Lines from the one containing "J1 pin 1: GND -> VCC" to the end of the records, both ends included and exactly as written, are the whole answer, and no pictures go in it.

Data section ::
▬▬▬▬▬▬▬▬▬▬

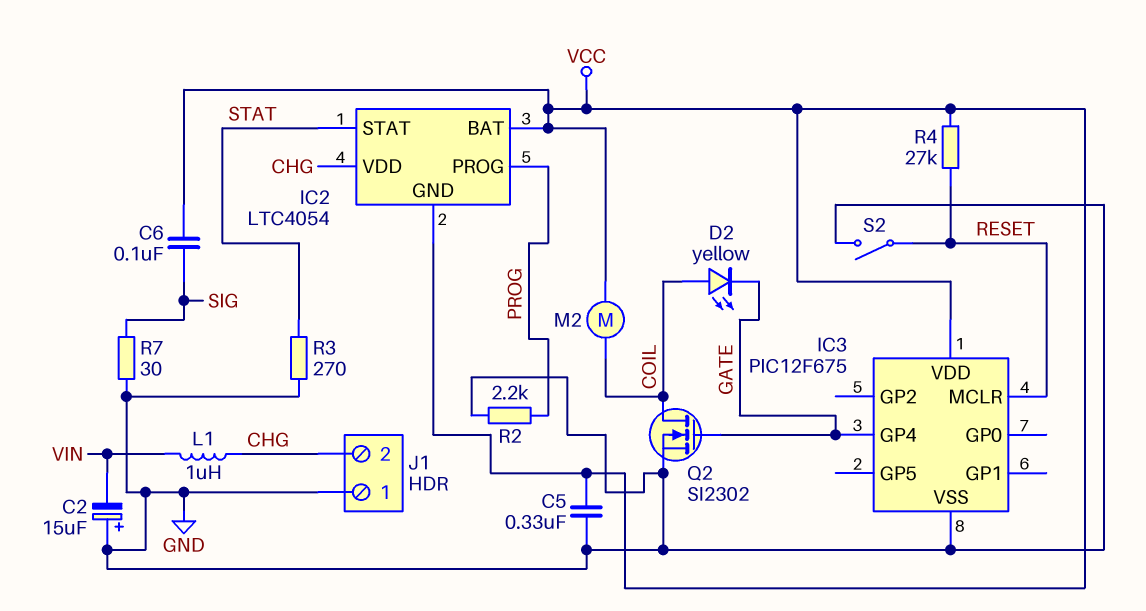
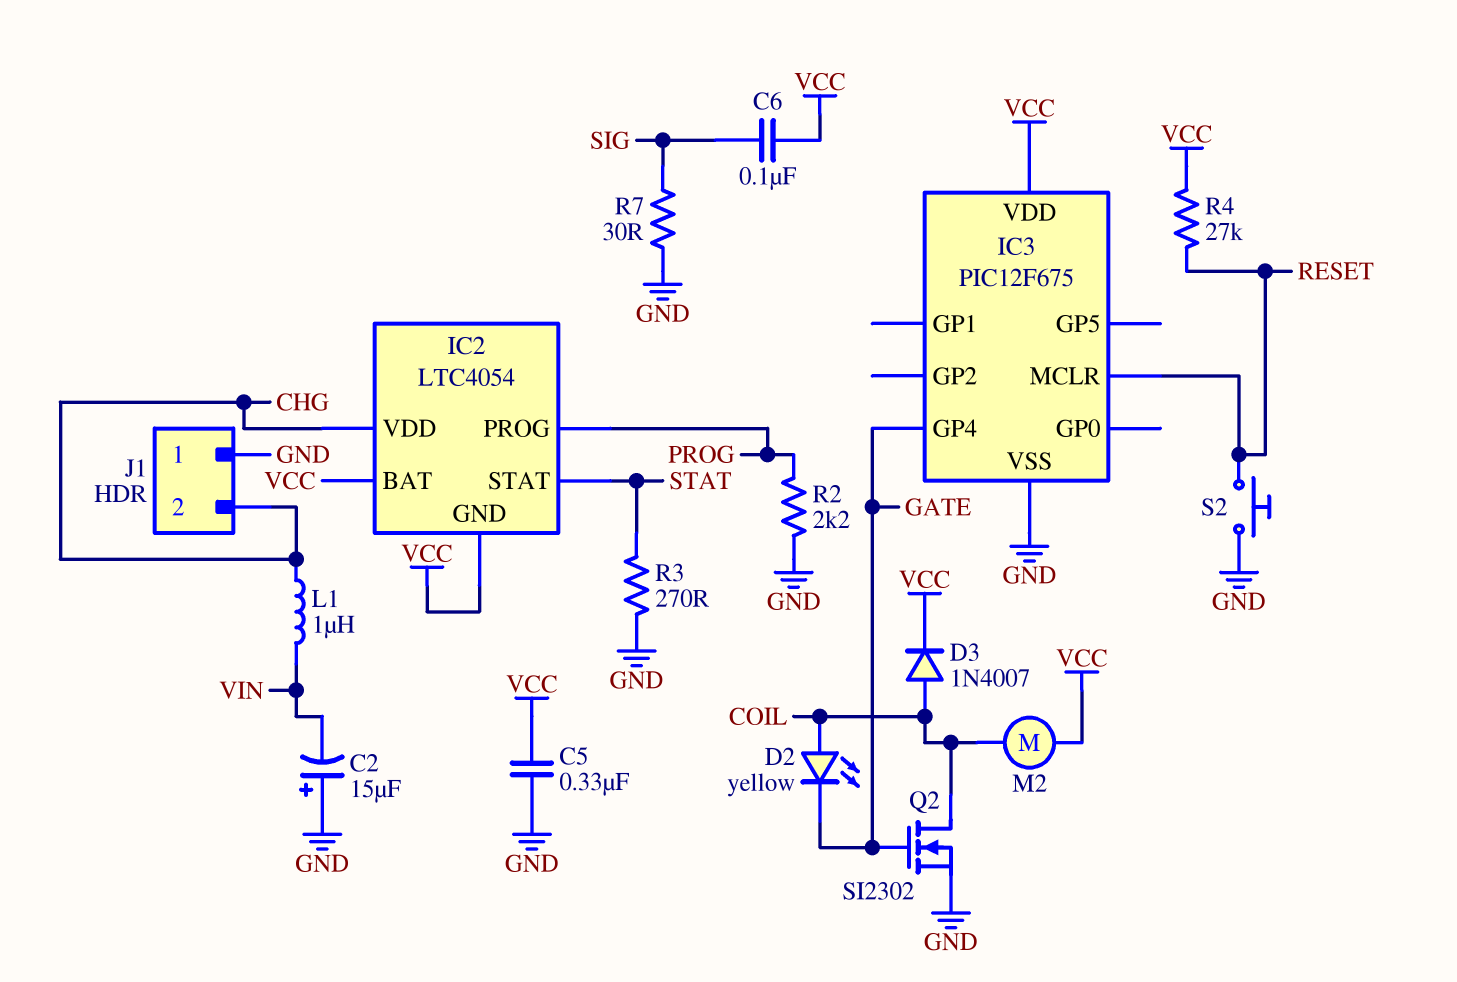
D3: none -> diode 1N4007 (A COIL, K VCC)
S2: switch (GND, RESET) -> button (GND, RESET)

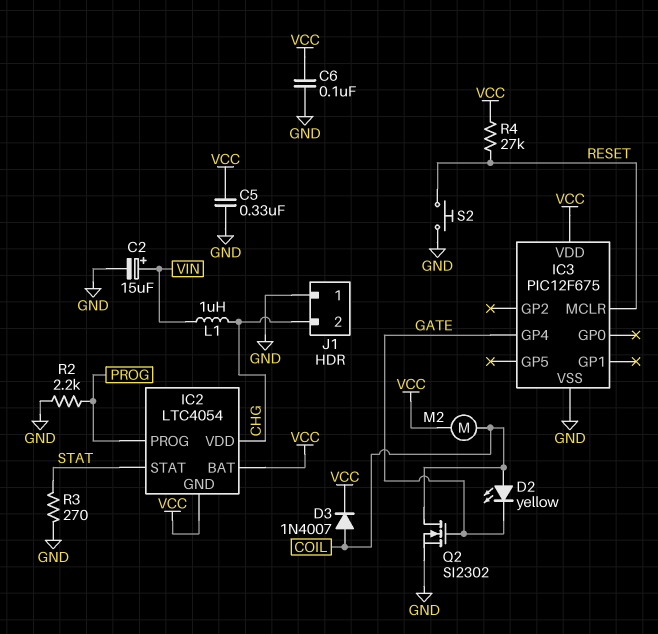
C2: 15uF (plus GND, minus VIN) -> 15uF (plus VIN, minus GND)
C6: 100nF (SIG, VCC) -> 100nF (GND, VCC)
R7: 30 (GND, SIG) -> none

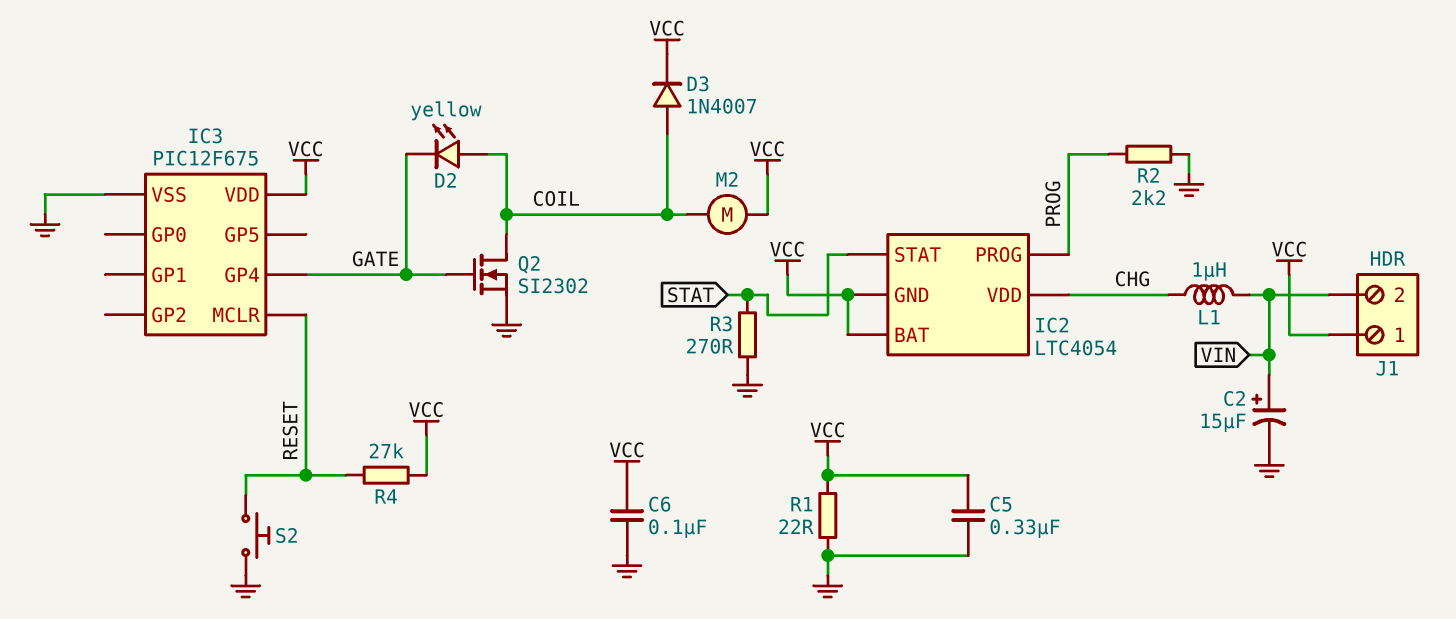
J1 pin 1: GND -> VCC
J1 pin 2: CHG -> VIN
R1: none -> 22 (GND, VCC)

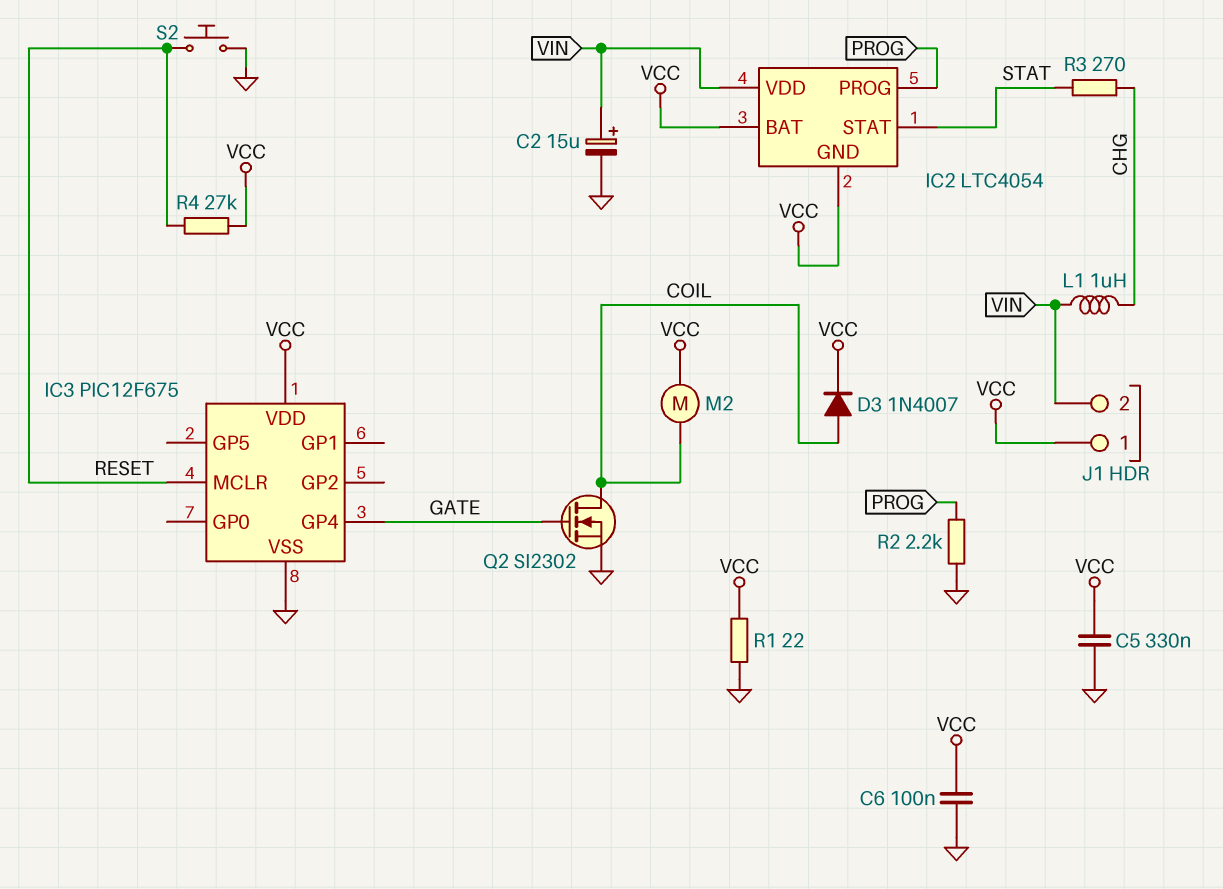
D2: LED yellow (A COIL, K GATE) -> none
IC2 pin VDD: CHG -> VIN
R3: 270 (GND, STAT) -> 270 (CHG, STAT)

▬▬▬▬▬▬▬▬▬▬

Your solution ::
J1 pin 1: GND -> VCC
J1 pin 2: CHG -> VIN
R1: none -> 22 (GND, VCC)

D2: LED yellow (A COIL, K GATE) -> none
IC2 pin VDD: CHG -> VIN
R3: 270 (GND, STAT) -> 270 (CHG, STAT)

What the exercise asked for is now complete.